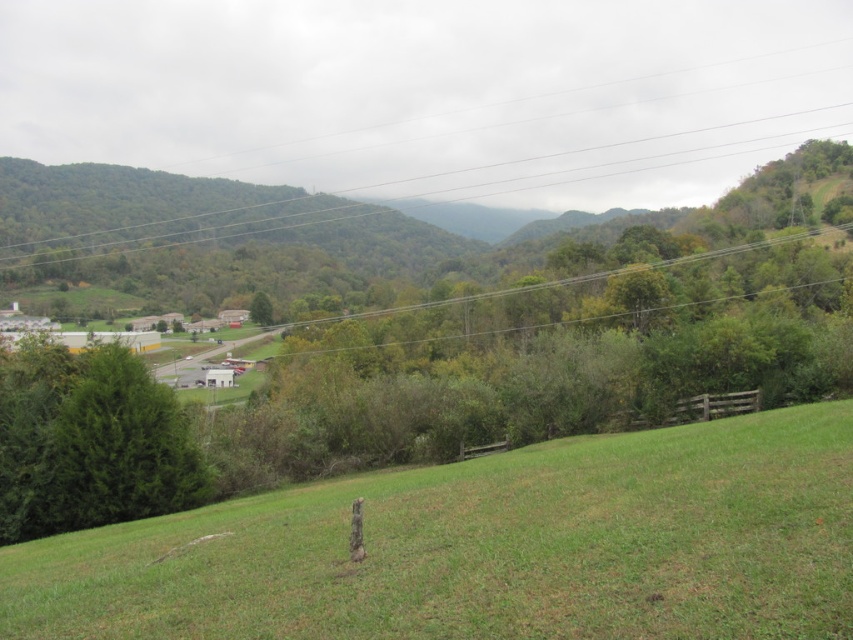
Is green grassy field at center wider than green matte tree at center?

Yes.

Is green grassy field at center below green matte tree at center?

Yes.

Is point (508, 481) farther from camera compared to point (263, 292)?

No, (508, 481) is closer to viewer.

Locate an element on the screen. This screenshot has height=640, width=853. green grassy field at center is located at coordinates (486, 547).

Which is in front, point (398, 472) or point (4, 396)?

Point (4, 396) is in front.

Which is behind, point (814, 536) or point (148, 417)?

Positioned behind is point (148, 417).

Describe the element at coordinates (486, 547) in the screenshot. The width and height of the screenshot is (853, 640). I see `green grassy field at center` at that location.

Identify the location of green grassy field at center. (486, 547).

Can you confirm if green matte tree at lower left is positioned above green matte tree at center?

No.

Locate an element on the screen. green matte tree at lower left is located at coordinates pos(90,442).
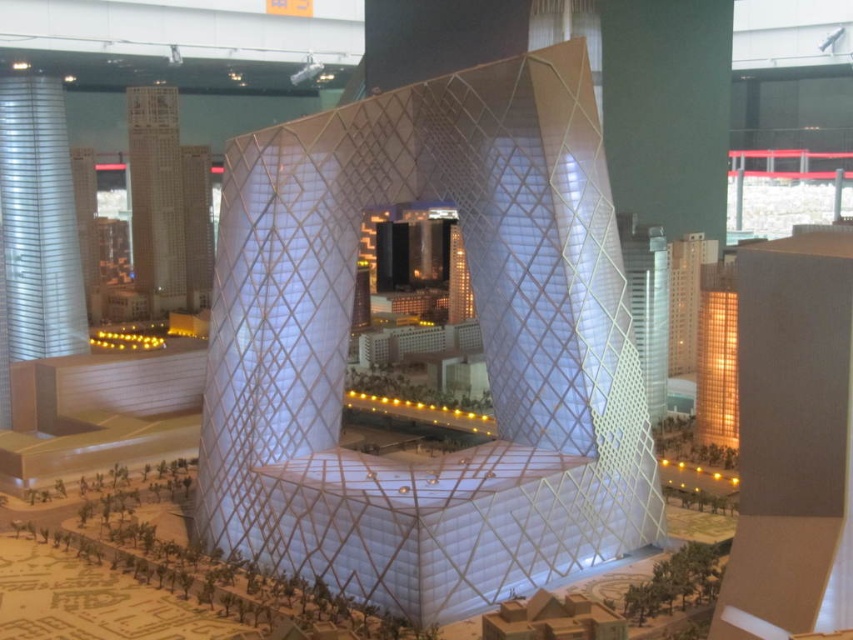
Question: Which point is farther to the camera?

Choices:
 (A) (146, 205)
 (B) (659, 387)
 (C) (1, 220)

Answer: (A)

Question: Estimate the real-world distances between objects in this image. Which object is farther from the white textured building at center?

Choices:
 (A) silver metallic tower at left
 (B) white textured building at upper left
 (C) white mesh tower at right

Answer: (B)

Question: Is white textured building at center below silver metallic tower at left?

Choices:
 (A) yes
 (B) no

Answer: (A)

Question: Does silver metallic tower at left appear on the left side of white mesh tower at right?

Choices:
 (A) yes
 (B) no

Answer: (A)

Question: Which point is closer to the camera?

Choices:
 (A) (24, 280)
 (B) (616, 484)

Answer: (B)

Question: Is white textured building at upper left smaller than white mesh tower at right?

Choices:
 (A) no
 (B) yes

Answer: (A)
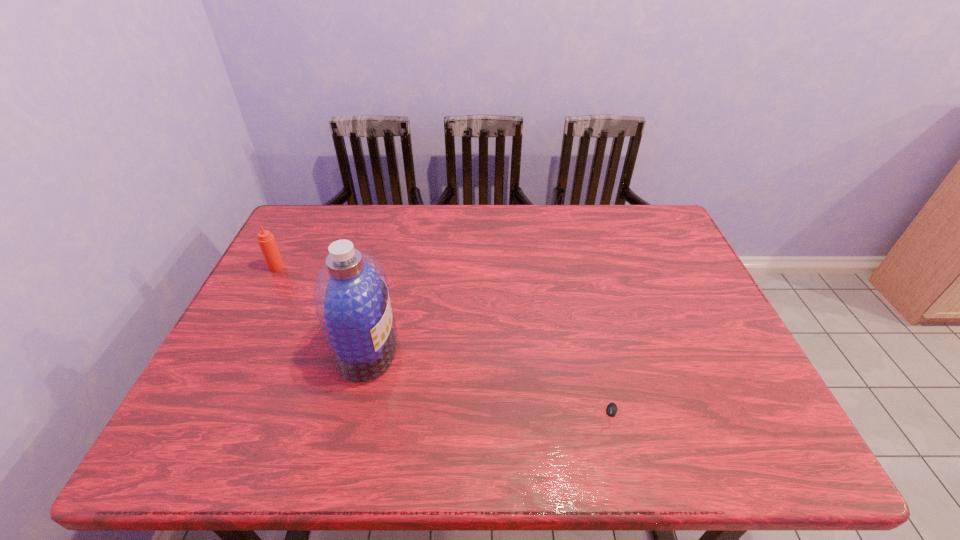
The image size is (960, 540). What are the coordinates of `cleansing agent` in the screenshot? It's located at (351, 298).

The height and width of the screenshot is (540, 960). What are the coordinates of `the tallest object` in the screenshot? It's located at [x=351, y=298].

The height and width of the screenshot is (540, 960). Identify the location of the leftmost object. click(x=266, y=240).

This screenshot has height=540, width=960. In order to click on Tabasco sauce in this screenshot , I will do `click(266, 240)`.

Locate an element on the screen. This screenshot has width=960, height=540. the shortest object is located at coordinates (611, 409).

You are a GUI agent. You are given a task and a screenshot of the screen. Output one action in this format:
    pyautogui.click(x=<x>, y=<y>)
    Task: Click on the mouse
    
    Given the screenshot: What is the action you would take?
    pyautogui.click(x=611, y=409)

This screenshot has height=540, width=960. I want to click on vacant position located 0.240m on the left of the cleansing agent, so click(238, 349).

Identify the location of vacant space located on the front of the second shortest object. The height and width of the screenshot is (540, 960). coord(250,319).

The width and height of the screenshot is (960, 540). Find the location of `vacant region located 0.090m on the right of the rightmost object`. vacant region located 0.090m on the right of the rightmost object is located at coordinates coord(661,418).

Identify the location of object that is at the near edge. The width and height of the screenshot is (960, 540). (611, 409).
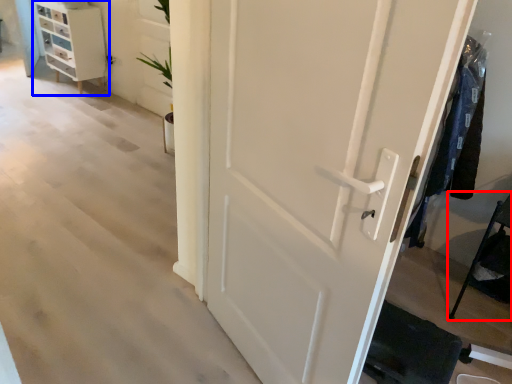
Question: Which object is closer to the camera taking this photo, furniture (highlighted by a red box) or chest of drawers (highlighted by a blue box)?

Choices:
 (A) furniture
 (B) chest of drawers

Answer: (A)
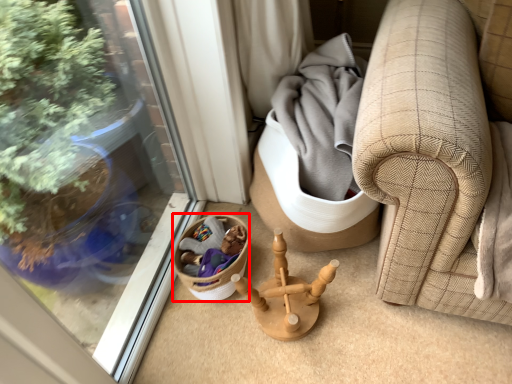
Question: From the image's perspective, what is the correct spatial relationship of basket (annotated by the red box) in relation to miniature?

Choices:
 (A) above
 (B) below

Answer: (A)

WORK TO DO:
Report every line in the records above that contains the string "vacant", treating uppercase and lowercase as different.

RESULT BELOW:
This screenshot has height=540, width=960. I want to click on vacant position located 0.240m on the left of the cleansing agent, so click(238, 349).
Identify the location of vacant space located on the front of the second shortest object. The height and width of the screenshot is (540, 960). coord(250,319).
The width and height of the screenshot is (960, 540). Find the location of `vacant region located 0.090m on the right of the rightmost object`. vacant region located 0.090m on the right of the rightmost object is located at coordinates coord(661,418).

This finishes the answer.